─── DATA IN THIS EXERCISE

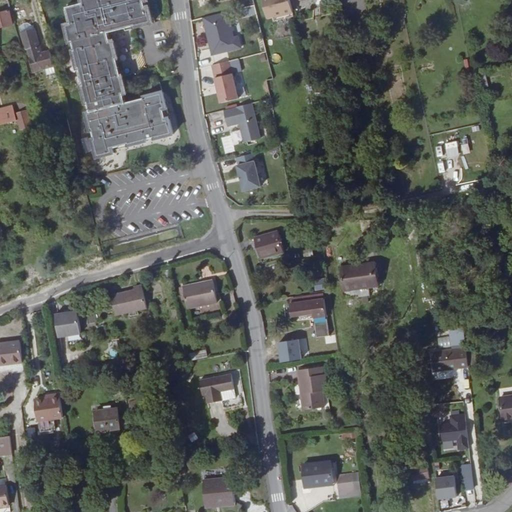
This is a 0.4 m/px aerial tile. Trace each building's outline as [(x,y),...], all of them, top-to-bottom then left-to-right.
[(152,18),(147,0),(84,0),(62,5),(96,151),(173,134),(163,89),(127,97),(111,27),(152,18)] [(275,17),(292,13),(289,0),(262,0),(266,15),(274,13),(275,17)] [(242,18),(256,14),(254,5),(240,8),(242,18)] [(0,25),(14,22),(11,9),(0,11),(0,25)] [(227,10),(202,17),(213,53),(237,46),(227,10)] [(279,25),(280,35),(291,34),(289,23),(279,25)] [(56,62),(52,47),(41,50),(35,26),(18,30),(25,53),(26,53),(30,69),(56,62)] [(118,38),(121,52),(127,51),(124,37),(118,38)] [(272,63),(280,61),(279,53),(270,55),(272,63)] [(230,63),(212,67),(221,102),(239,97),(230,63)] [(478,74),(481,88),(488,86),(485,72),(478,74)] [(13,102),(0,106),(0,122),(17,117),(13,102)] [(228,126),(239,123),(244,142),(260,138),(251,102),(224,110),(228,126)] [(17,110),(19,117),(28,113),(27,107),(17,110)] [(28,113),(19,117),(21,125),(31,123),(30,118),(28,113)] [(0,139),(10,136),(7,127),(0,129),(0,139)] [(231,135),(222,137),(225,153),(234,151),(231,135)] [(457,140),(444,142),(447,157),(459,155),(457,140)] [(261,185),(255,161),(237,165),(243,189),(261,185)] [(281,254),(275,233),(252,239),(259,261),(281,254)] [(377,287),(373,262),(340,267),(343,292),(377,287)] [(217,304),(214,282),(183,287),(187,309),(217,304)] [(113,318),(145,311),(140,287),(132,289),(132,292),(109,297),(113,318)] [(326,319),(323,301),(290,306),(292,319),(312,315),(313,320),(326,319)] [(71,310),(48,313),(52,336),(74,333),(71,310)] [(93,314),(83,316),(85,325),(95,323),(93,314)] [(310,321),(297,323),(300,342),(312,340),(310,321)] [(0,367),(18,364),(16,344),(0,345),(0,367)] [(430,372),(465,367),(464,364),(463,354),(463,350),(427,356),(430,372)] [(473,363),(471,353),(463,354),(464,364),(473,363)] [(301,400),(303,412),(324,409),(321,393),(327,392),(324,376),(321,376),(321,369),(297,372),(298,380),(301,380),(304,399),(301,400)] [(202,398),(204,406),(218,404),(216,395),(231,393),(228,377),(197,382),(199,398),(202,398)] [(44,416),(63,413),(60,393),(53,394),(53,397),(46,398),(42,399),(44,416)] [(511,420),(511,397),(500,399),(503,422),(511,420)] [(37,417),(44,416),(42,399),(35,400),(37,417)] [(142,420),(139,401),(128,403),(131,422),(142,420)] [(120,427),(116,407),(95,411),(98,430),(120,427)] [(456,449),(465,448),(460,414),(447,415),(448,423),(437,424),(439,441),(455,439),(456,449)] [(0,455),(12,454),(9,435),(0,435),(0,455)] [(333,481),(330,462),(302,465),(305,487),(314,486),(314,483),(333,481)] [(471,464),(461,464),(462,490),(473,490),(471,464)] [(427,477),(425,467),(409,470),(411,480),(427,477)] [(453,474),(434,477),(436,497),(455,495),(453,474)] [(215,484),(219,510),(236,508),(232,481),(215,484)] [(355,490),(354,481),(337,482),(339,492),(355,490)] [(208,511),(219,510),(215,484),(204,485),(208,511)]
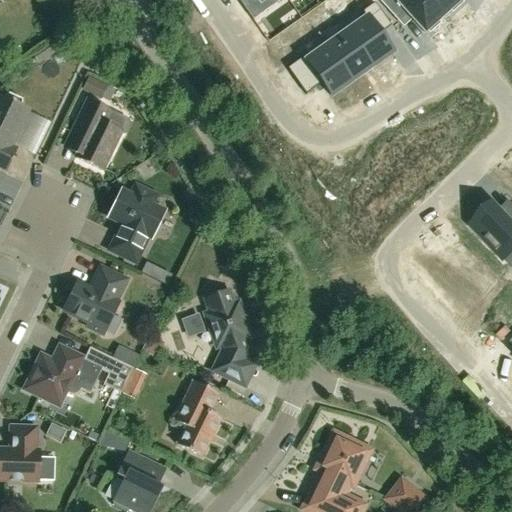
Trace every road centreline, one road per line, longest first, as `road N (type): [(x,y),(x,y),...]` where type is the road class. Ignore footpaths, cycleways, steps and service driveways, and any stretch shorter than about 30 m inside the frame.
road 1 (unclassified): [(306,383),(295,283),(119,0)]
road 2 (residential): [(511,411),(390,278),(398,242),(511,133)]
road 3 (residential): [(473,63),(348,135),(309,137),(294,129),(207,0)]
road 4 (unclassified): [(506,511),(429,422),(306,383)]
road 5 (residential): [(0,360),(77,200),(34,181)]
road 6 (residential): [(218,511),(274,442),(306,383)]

──────

Reproduce every one of the records above word for word, leaving out the pictures.

CORRECT RESPONSE ▸
This is a 0.4 m/px aerial tile. Trace each building's outline as [(x,y),...], all of them, top-to-bottom then left-to-right.
[(152,18),(147,0),(84,0),(62,5),(96,151),(173,134),(163,89),(127,97),(111,27),(152,18)] [(275,17),(292,13),(289,0),(262,0),(266,15),(274,13),(275,17)] [(242,18),(256,14),(254,5),(240,8),(242,18)] [(0,25),(14,22),(11,9),(0,11),(0,25)] [(227,10),(202,17),(213,53),(237,46),(227,10)] [(279,25),(280,35),(291,34),(289,23),(279,25)] [(56,62),(52,47),(41,50),(35,26),(18,30),(25,53),(26,53),(30,69),(56,62)] [(118,38),(121,52),(127,51),(124,37),(118,38)] [(272,63),(280,61),(279,53),(270,55),(272,63)] [(230,63),(212,67),(221,102),(239,97),(230,63)] [(478,74),(481,88),(488,86),(485,72),(478,74)] [(13,102),(0,106),(0,122),(17,117),(13,102)] [(228,126),(239,123),(244,142),(260,138),(251,102),(224,110),(228,126)] [(17,110),(19,117),(28,113),(27,107),(17,110)] [(28,113),(19,117),(21,125),(31,123),(30,118),(28,113)] [(0,139),(10,136),(7,127),(0,129),(0,139)] [(231,135),(222,137),(225,153),(234,151),(231,135)] [(457,140),(444,142),(447,157),(459,155),(457,140)] [(261,185),(255,161),(237,165),(243,189),(261,185)] [(281,254),(275,233),(252,239),(259,261),(281,254)] [(377,287),(373,262),(340,267),(343,292),(377,287)] [(217,304),(214,282),(183,287),(187,309),(217,304)] [(113,318),(145,311),(140,287),(132,289),(132,292),(109,297),(113,318)] [(326,319),(323,301),(290,306),(292,319),(312,315),(313,320),(326,319)] [(71,310),(48,313),(52,336),(74,333),(71,310)] [(93,314),(83,316),(85,325),(95,323),(93,314)] [(310,321),(297,323),(300,342),(312,340),(310,321)] [(0,367),(18,364),(16,344),(0,345),(0,367)] [(430,372),(465,367),(464,364),(463,354),(463,350),(427,356),(430,372)] [(473,363),(471,353),(463,354),(464,364),(473,363)] [(301,400),(303,412),(324,409),(321,393),(327,392),(324,376),(321,376),(321,369),(297,372),(298,380),(301,380),(304,399),(301,400)] [(202,398),(204,406),(218,404),(216,395),(231,393),(228,377),(197,382),(199,398),(202,398)] [(44,416),(63,413),(60,393),(53,394),(53,397),(46,398),(42,399),(44,416)] [(511,420),(511,397),(500,399),(503,422),(511,420)] [(37,417),(44,416),(42,399),(35,400),(37,417)] [(142,420),(139,401),(128,403),(131,422),(142,420)] [(120,427),(116,407),(95,411),(98,430),(120,427)] [(456,449),(465,448),(460,414),(447,415),(448,423),(437,424),(439,441),(455,439),(456,449)] [(0,455),(12,454),(9,435),(0,435),(0,455)] [(333,481),(330,462),(302,465),(305,487),(314,486),(314,483),(333,481)] [(471,464),(461,464),(462,490),(473,490),(471,464)] [(427,477),(425,467),(409,470),(411,480),(427,477)] [(453,474),(434,477),(436,497),(455,495),(453,474)] [(215,484),(219,510),(236,508),(232,481),(215,484)] [(355,490),(354,481),(337,482),(339,492),(355,490)] [(208,511),(219,510),(215,484),(204,485),(208,511)]
Trace every road centreline, one road per line, longest first, as `road N (type): [(x,y),(x,y),...]` where type is the road class. Ignore footpaths, cycleways, steps and service driveways, and any stretch shorter than about 30 m inside the frame.
road 1 (unclassified): [(306,383),(295,283),(119,0)]
road 2 (residential): [(511,411),(390,278),(398,242),(511,133)]
road 3 (residential): [(473,63),(348,135),(309,137),(294,129),(207,0)]
road 4 (unclassified): [(506,511),(429,422),(306,383)]
road 5 (residential): [(0,360),(77,200),(34,181)]
road 6 (residential): [(218,511),(274,442),(306,383)]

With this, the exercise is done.